» PROBLEM DETAILS: Please transcribe the data that follows exactly as given, leaving out every picture.

» RECORDED DATA:

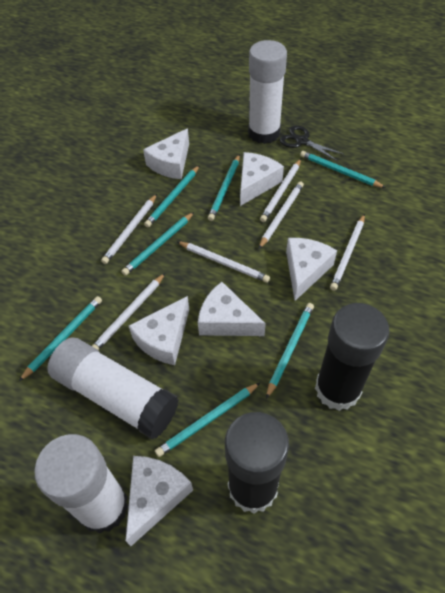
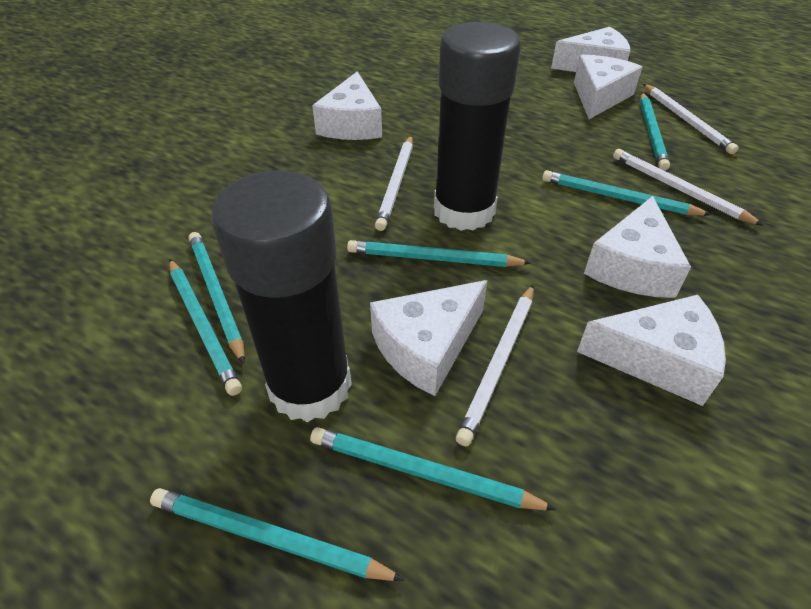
black scissors: 1 -> 0
white glue stick: 3 -> 0
white pencil: 6 -> 4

» ANSWER SECTION:
black scissors: 1 -> 0
white glue stick: 3 -> 0
white pencil: 6 -> 4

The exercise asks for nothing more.